At the line that holds "U1 pin PB1: RX -> TX", start repeating, and keep going exactly through the final line of the material; include both ends and skip the pictures.

#####

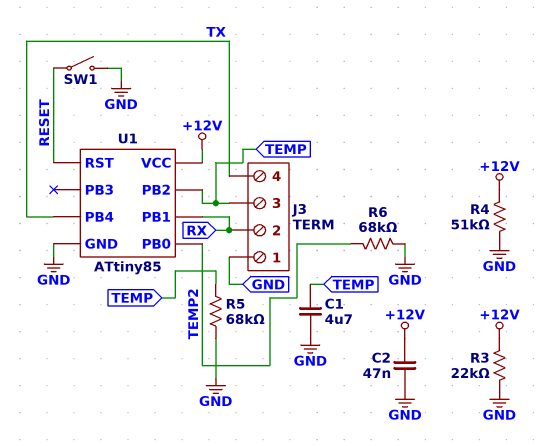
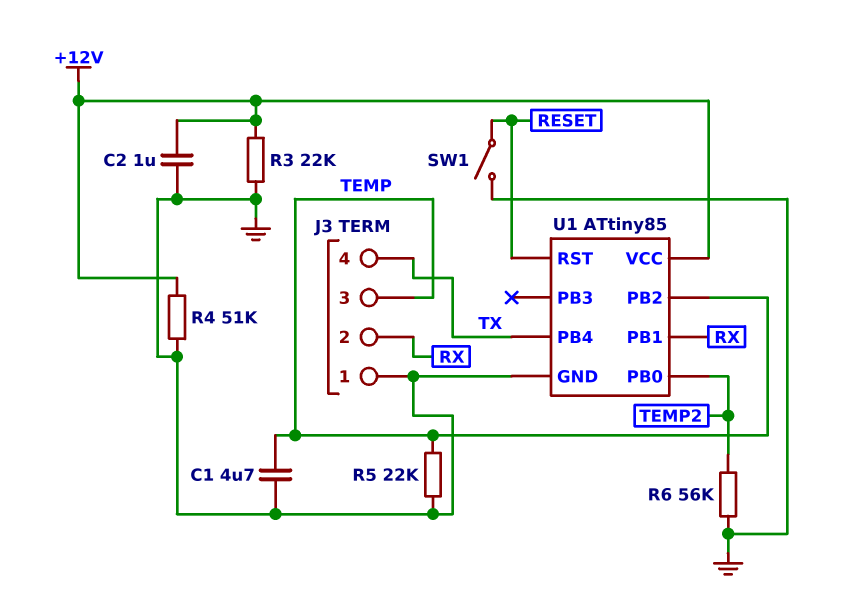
C2: 47nF (+12V, GND) -> 1uF (+12V, GND)
R5: 68k (GND, TEMP) -> 22k (GND, TEMP)
R6: 68k (GND, TEMP2) -> 56k (GND, TEMP2)

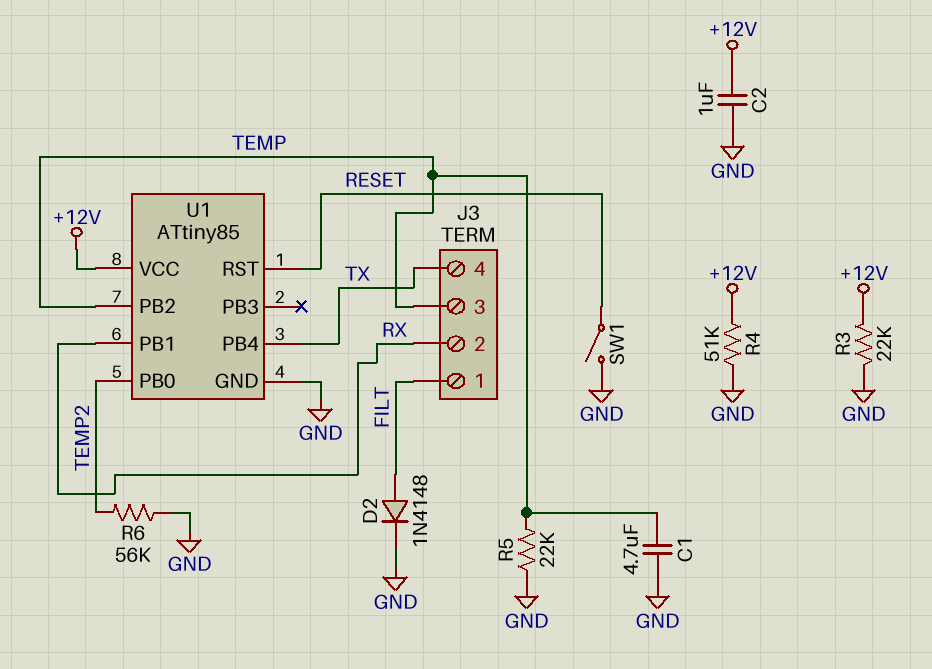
D2: none -> diode 1N4148 (A FILT, K GND)
J3 pin 1: GND -> FILT

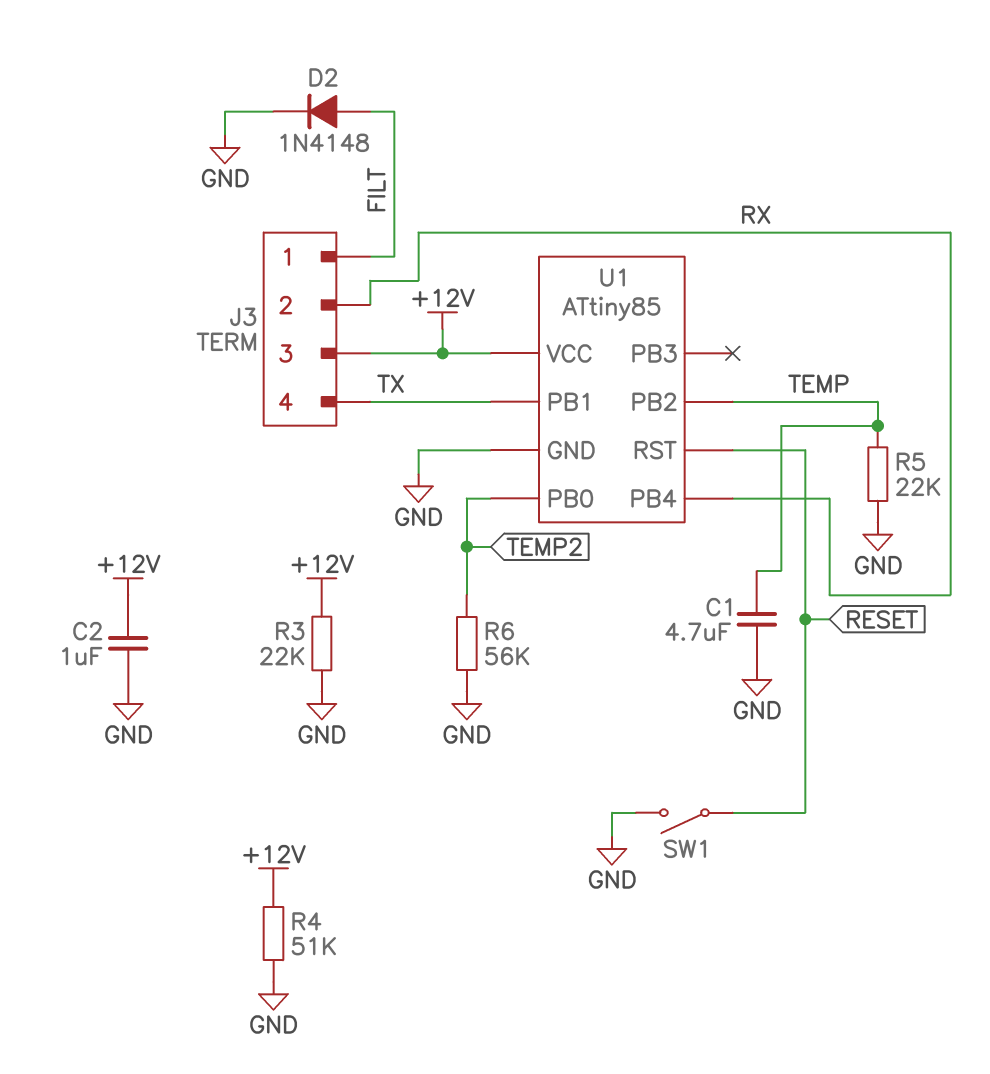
J3 pin 3: TEMP -> +12V
U1 pin PB1: RX -> TX
U1 pin PB4: TX -> RX

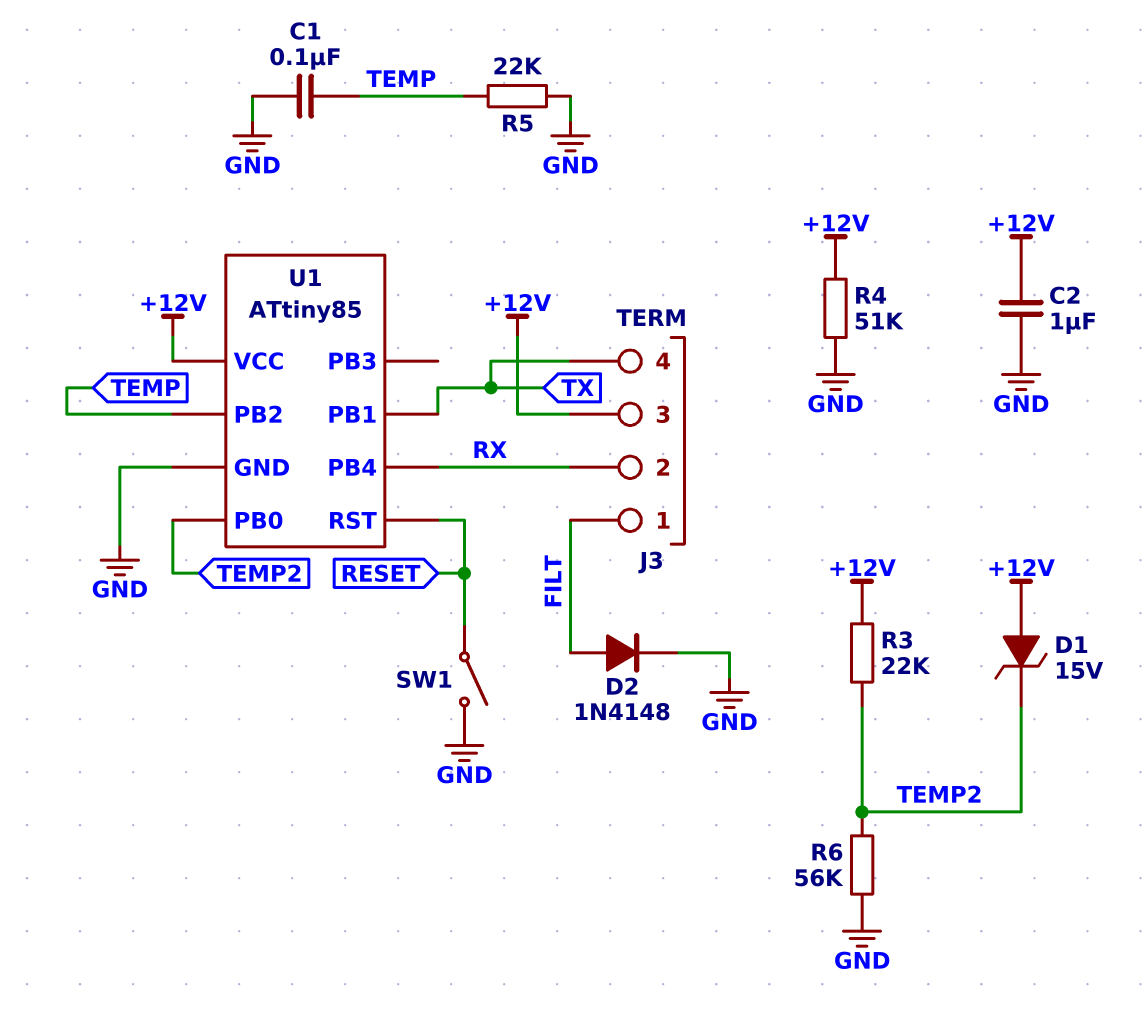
C1: 4.7uF (GND, TEMP) -> 100nF (GND, TEMP)
D1: none -> zener 15V (A +12V, K TEMP2)
R3: 22k (+12V, GND) -> 22k (+12V, TEMP2)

#####

| Solution for this problem |
U1 pin PB1: RX -> TX
U1 pin PB4: TX -> RX

C1: 4.7uF (GND, TEMP) -> 100nF (GND, TEMP)
D1: none -> zener 15V (A +12V, K TEMP2)
R3: 22k (+12V, GND) -> 22k (+12V, TEMP2)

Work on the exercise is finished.